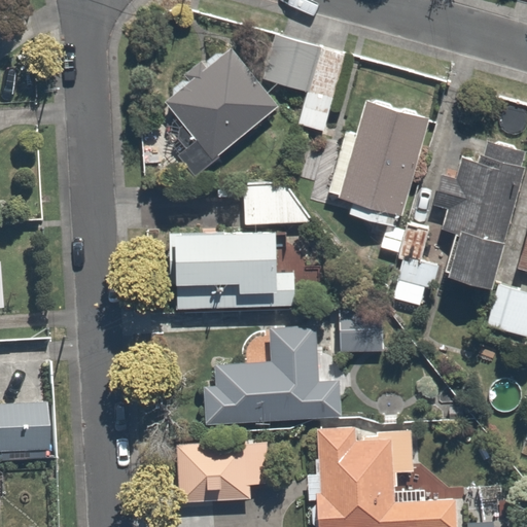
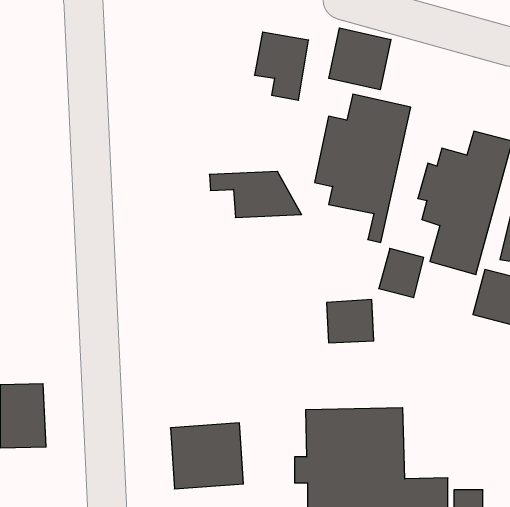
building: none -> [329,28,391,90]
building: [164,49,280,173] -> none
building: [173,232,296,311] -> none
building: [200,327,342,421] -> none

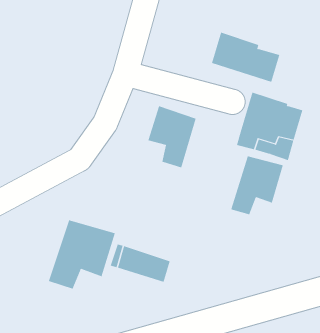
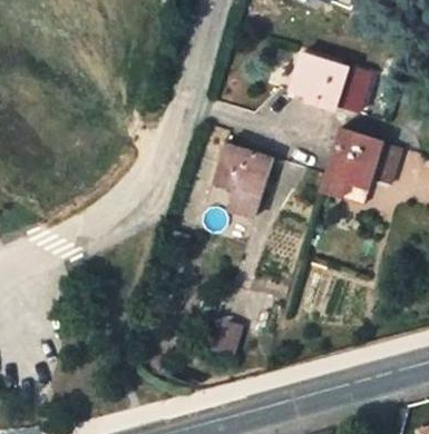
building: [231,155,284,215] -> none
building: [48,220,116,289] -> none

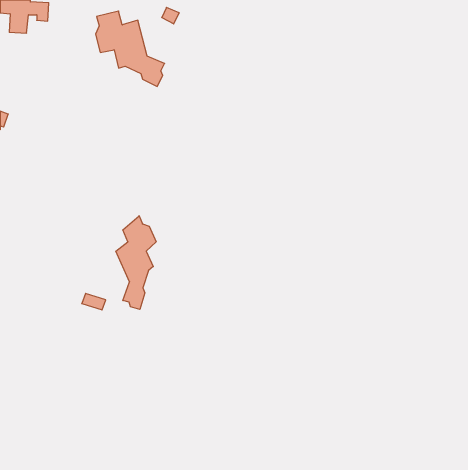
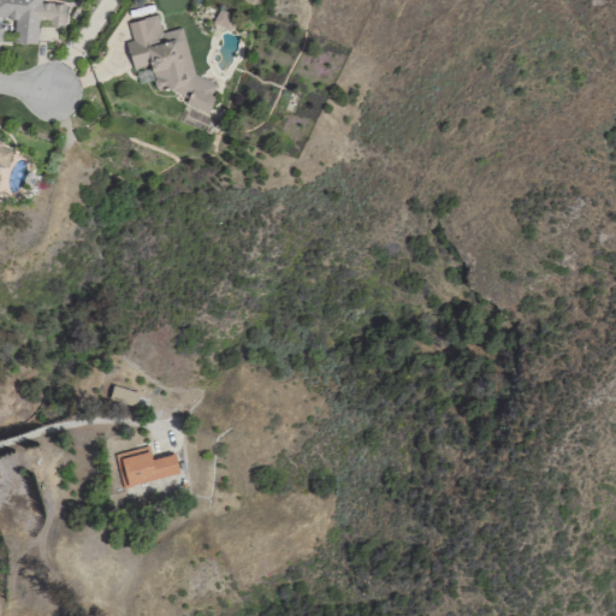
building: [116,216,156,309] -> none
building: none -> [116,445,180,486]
----------
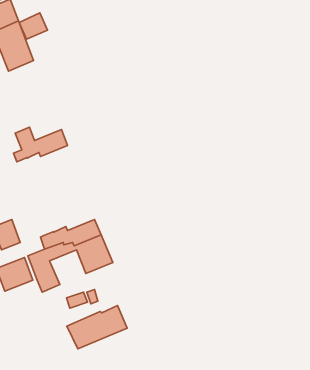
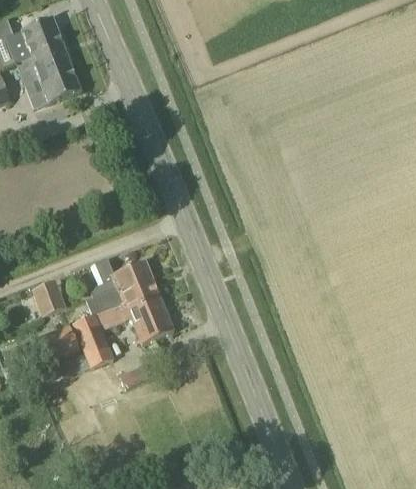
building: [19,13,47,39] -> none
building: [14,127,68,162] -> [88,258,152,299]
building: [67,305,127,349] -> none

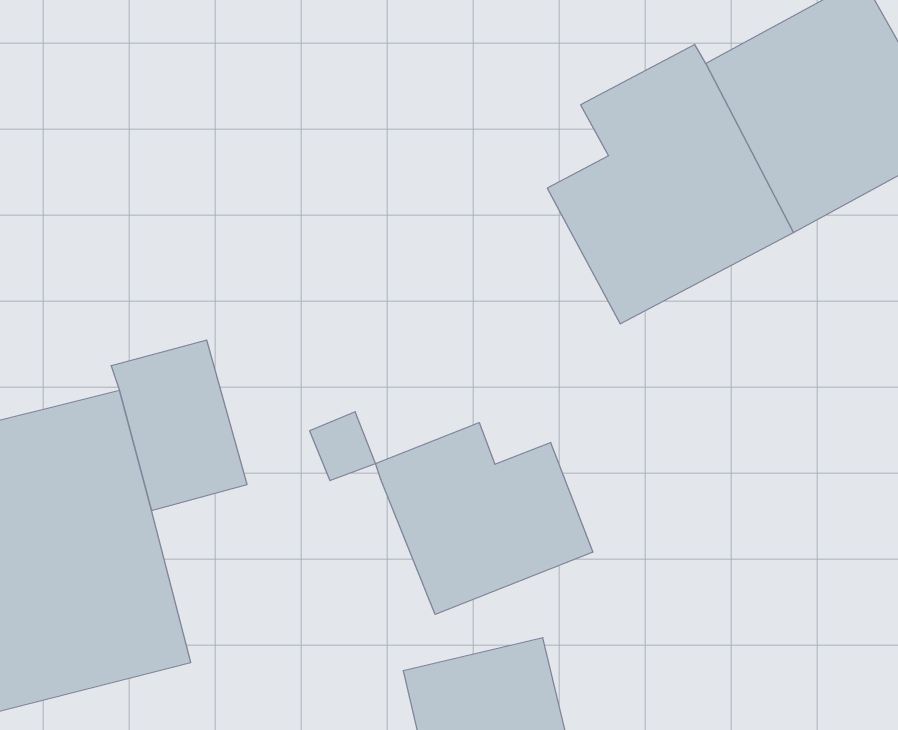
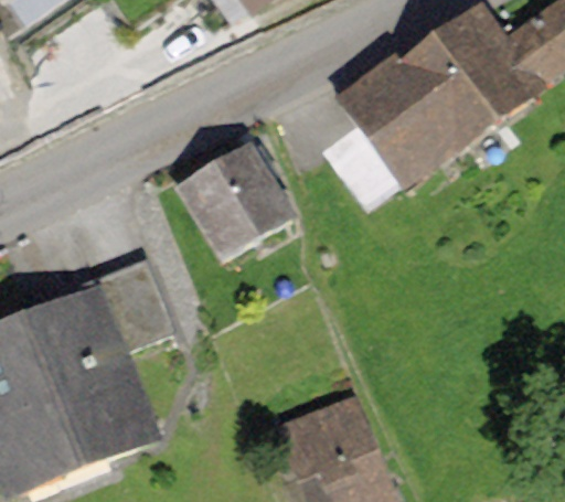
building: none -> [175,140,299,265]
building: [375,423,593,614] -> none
----------
[Required work] Where a picture appears in the records above, omit it, and transcribe exactly the stretch of lines from the one with "building: none -> [329,28,391,90]" through the one with "building: none -> [116,445,180,486]".

[Response to the exercise]
building: none -> [329,28,391,90]
building: [164,49,280,173] -> none
building: [173,232,296,311] -> none
building: [200,327,342,421] -> none

building: [231,155,284,215] -> none
building: [48,220,116,289] -> none

building: [116,216,156,309] -> none
building: none -> [116,445,180,486]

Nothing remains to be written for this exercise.